**WORK REQUIRED**
Give the records again exactly. Pictures do not belong in the copy.

**DATA SECTION**
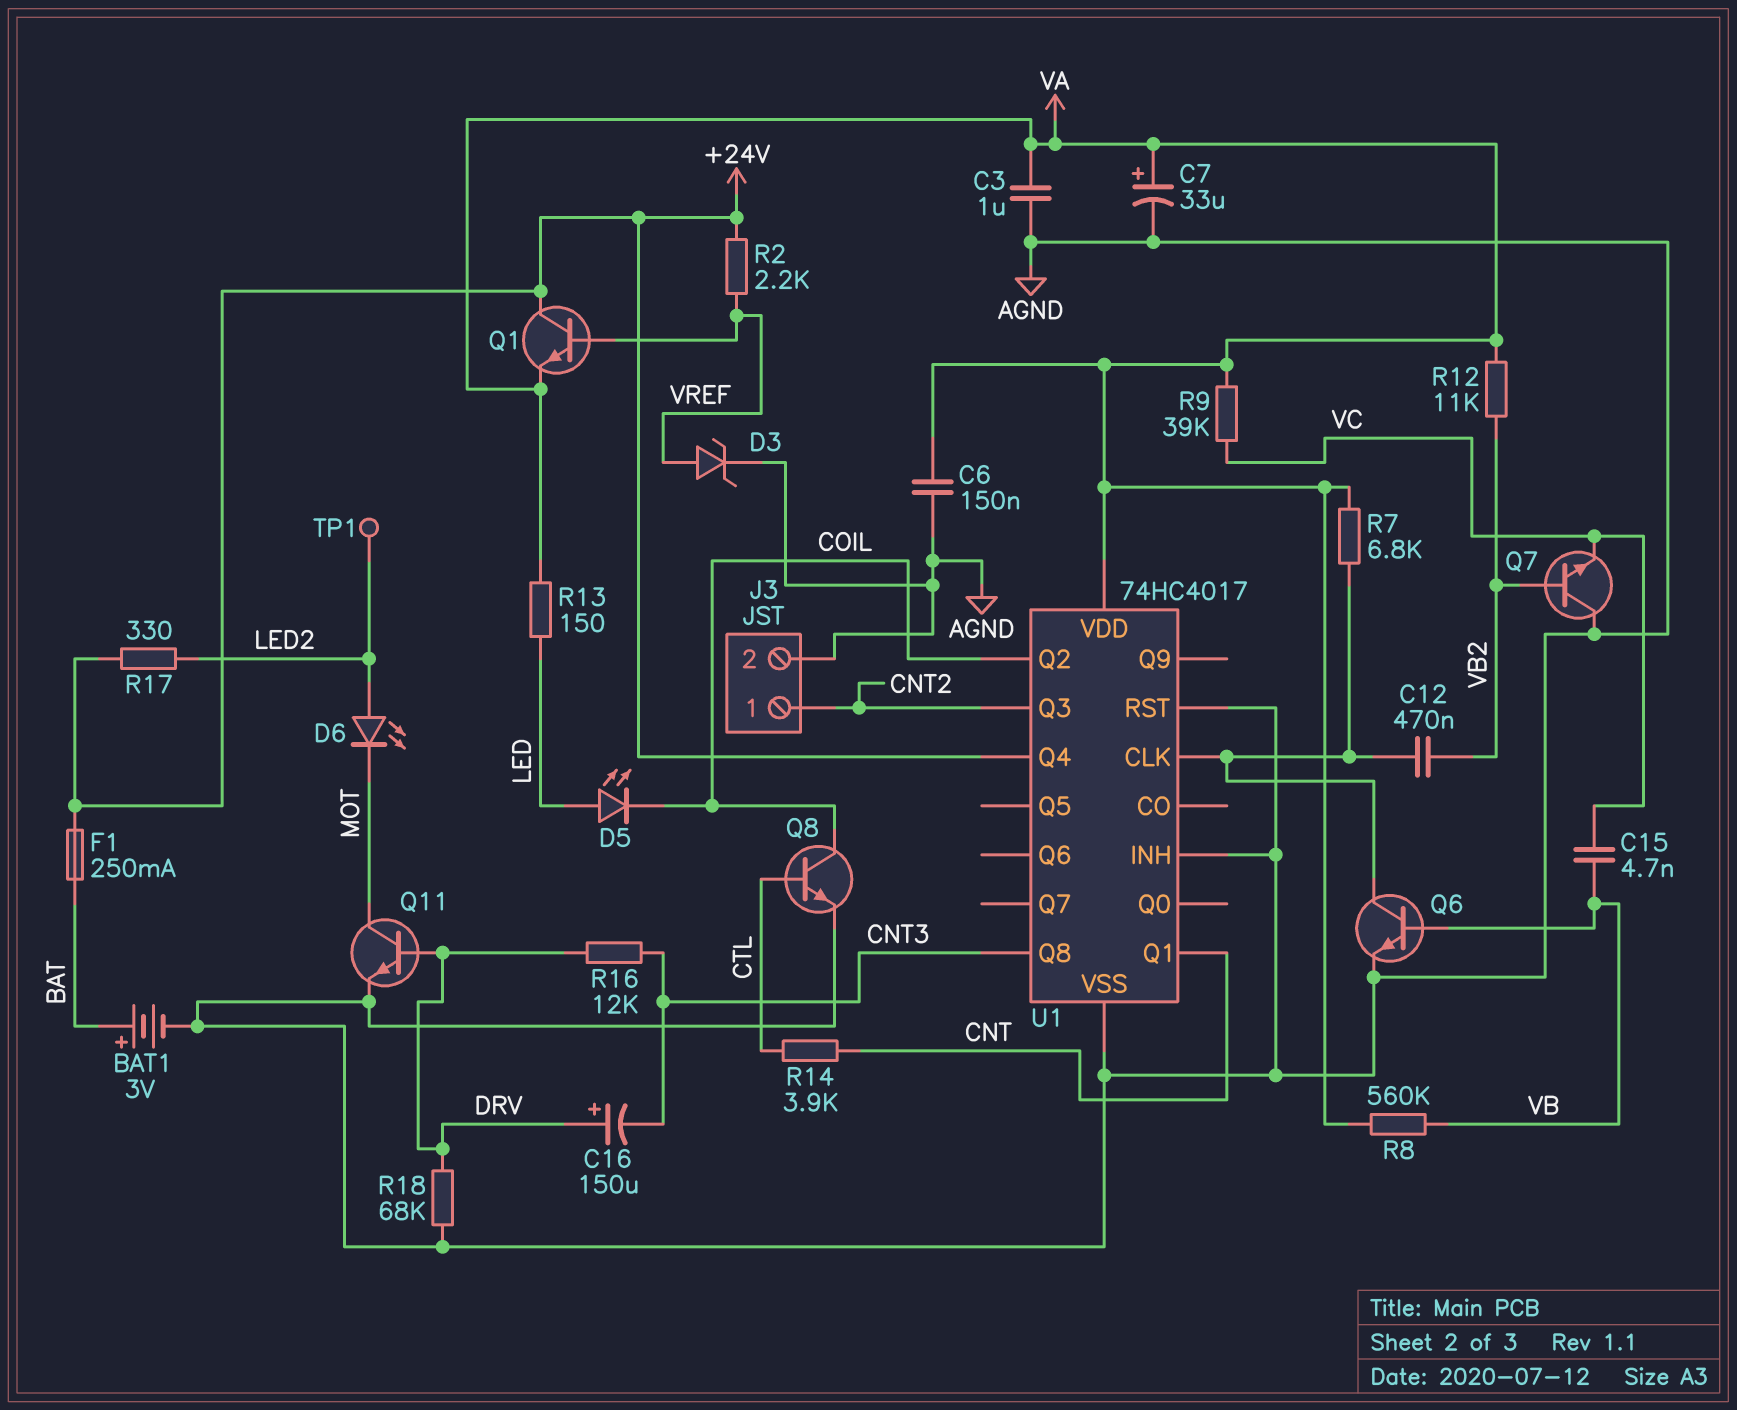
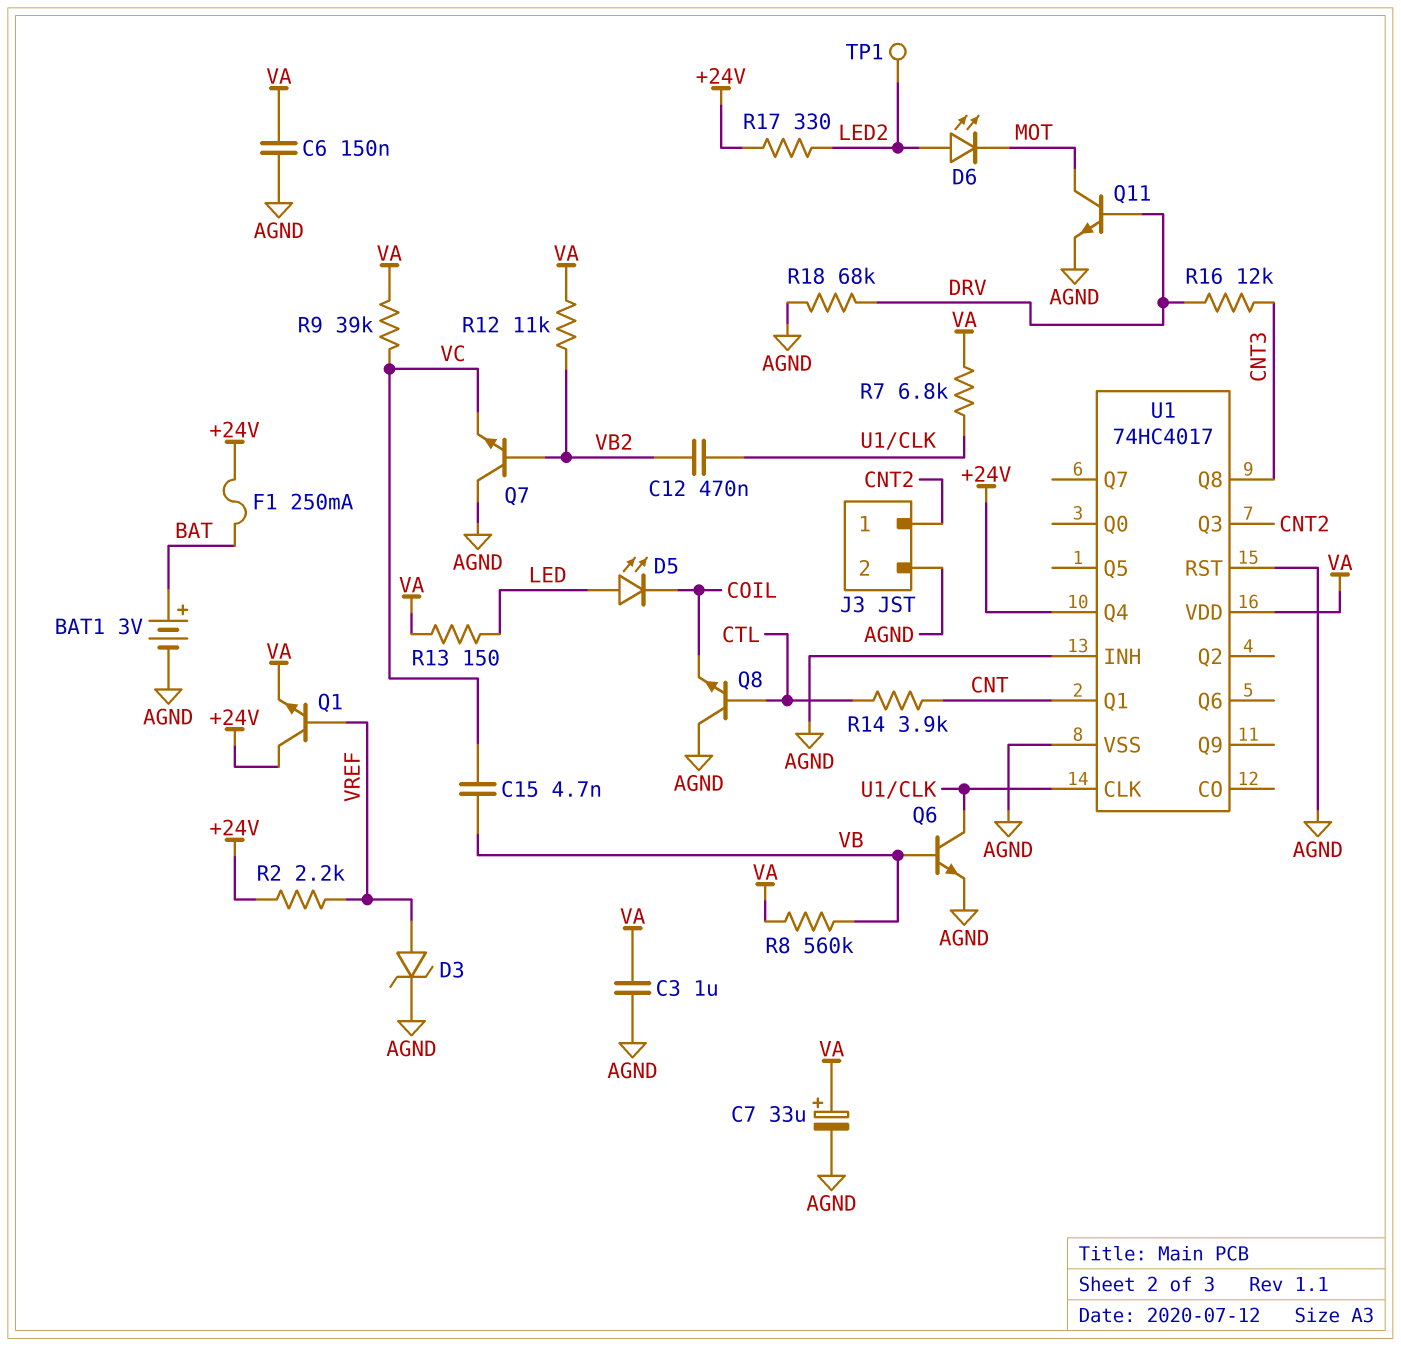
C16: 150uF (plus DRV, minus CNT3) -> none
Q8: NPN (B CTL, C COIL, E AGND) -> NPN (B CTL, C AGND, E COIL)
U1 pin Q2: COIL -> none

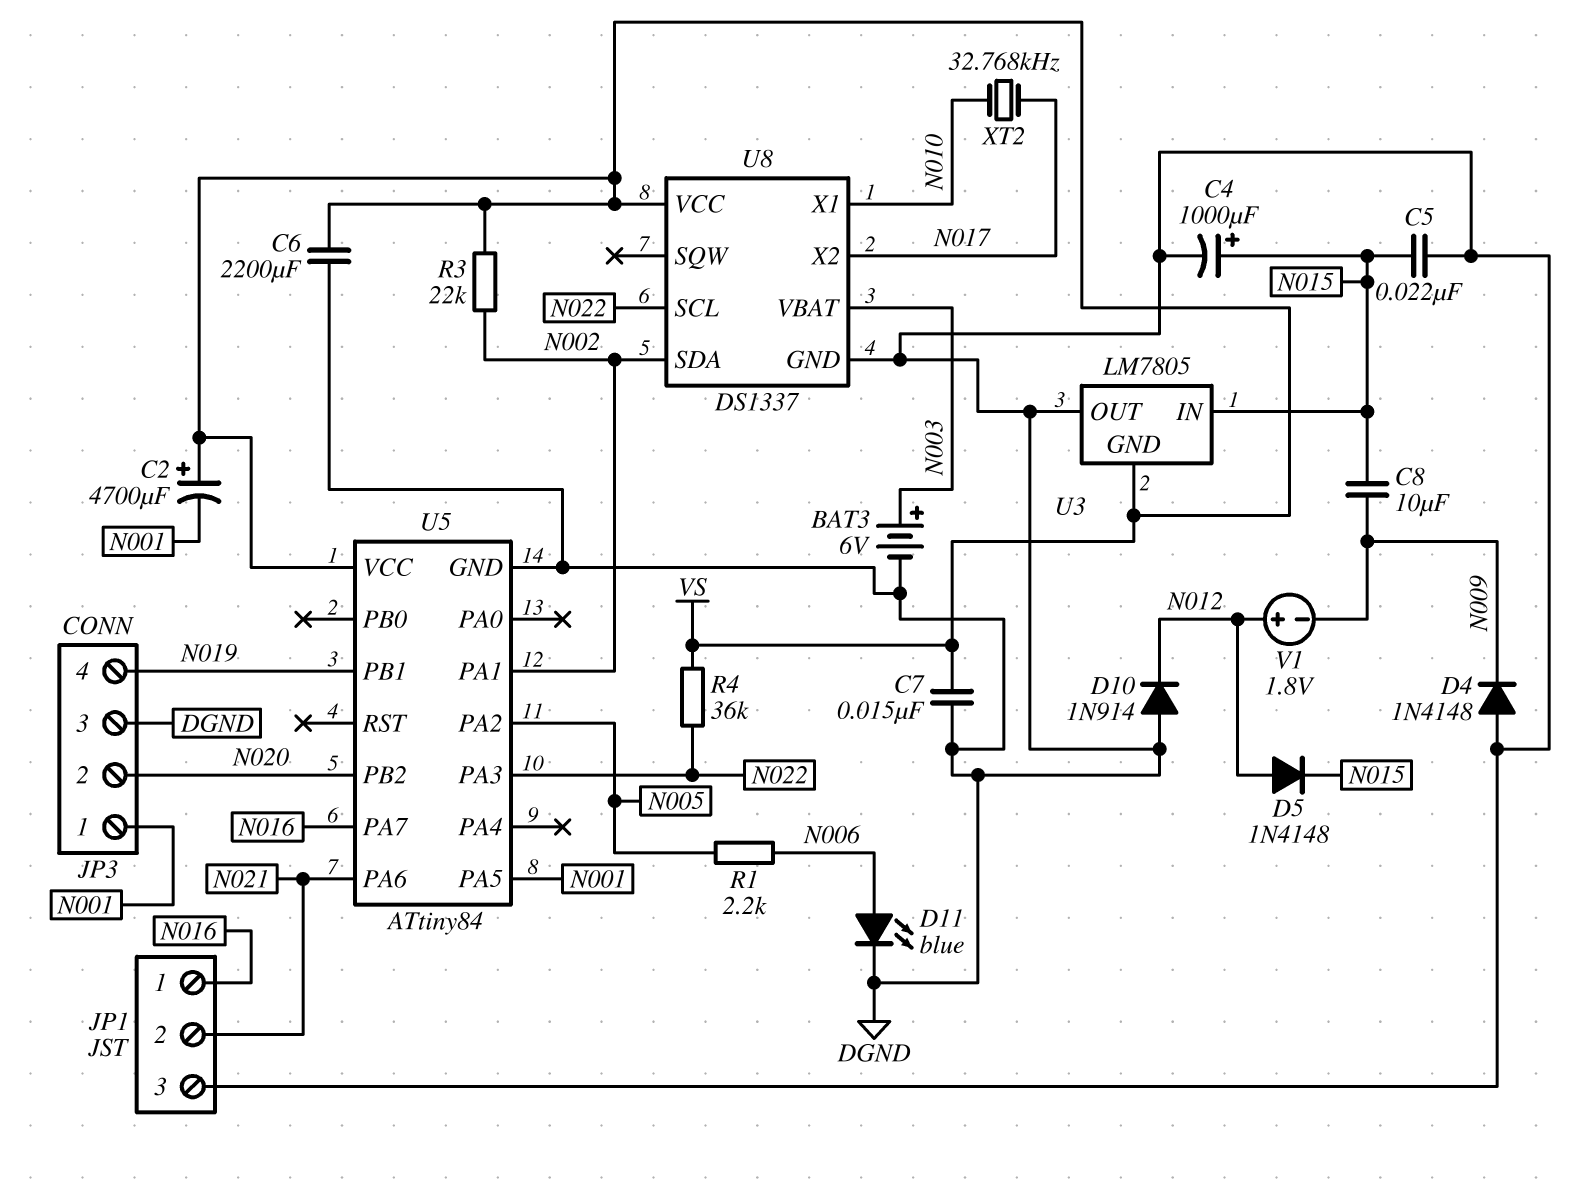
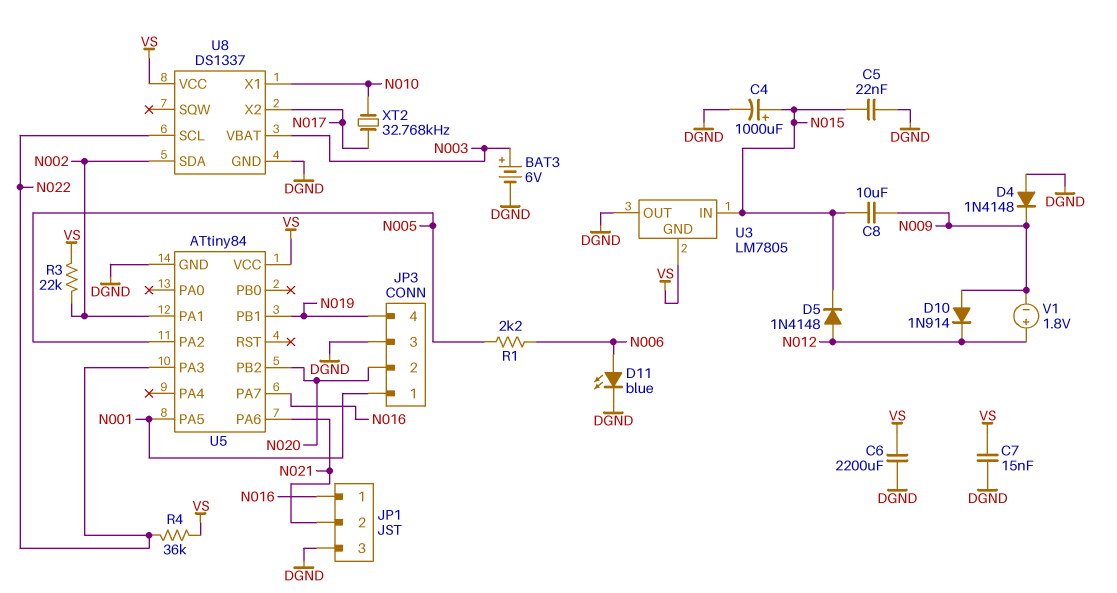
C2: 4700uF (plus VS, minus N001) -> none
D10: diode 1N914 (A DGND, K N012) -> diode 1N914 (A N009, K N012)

**RESPONSE AREA**
C16: 150uF (plus DRV, minus CNT3) -> none
Q8: NPN (B CTL, C COIL, E AGND) -> NPN (B CTL, C AGND, E COIL)
U1 pin Q2: COIL -> none

C2: 4700uF (plus VS, minus N001) -> none
D10: diode 1N914 (A DGND, K N012) -> diode 1N914 (A N009, K N012)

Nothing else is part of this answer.